◆ Instruction ◆
Nothing but the pictures should be dropped when the records are transcribed word for word.
======
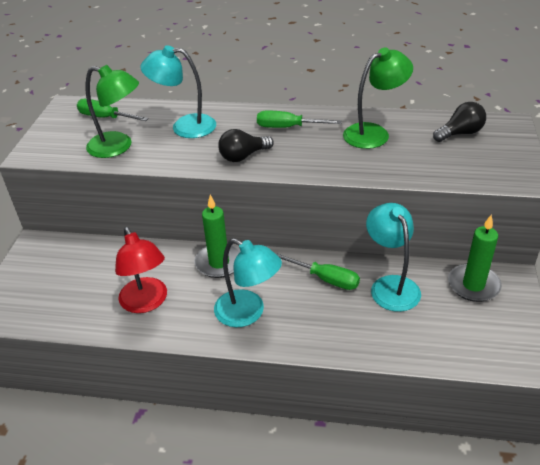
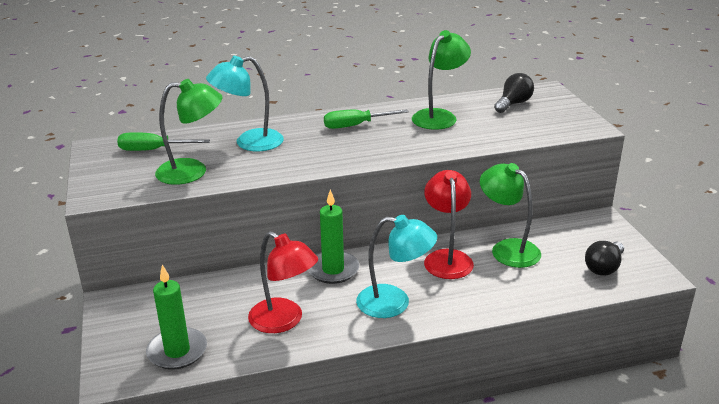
camera: 25 degrees left, 10 degrees down
(243, 156) = (332, 155): black light bulb -> black light bulb (604, 267)
(326, 279) = (447, 258): green screwdriver -> red lamp
(391, 285) = (507, 249): turquoise lamp -> green lamp
(473, 285) = (575, 231): green candle -> green candle (177, 351)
======
◆ Response to the exercise ◆
camera: 25 degrees left, 10 degrees down
(243, 156) = (332, 155): black light bulb -> black light bulb (604, 267)
(326, 279) = (447, 258): green screwdriver -> red lamp
(391, 285) = (507, 249): turquoise lamp -> green lamp
(473, 285) = (575, 231): green candle -> green candle (177, 351)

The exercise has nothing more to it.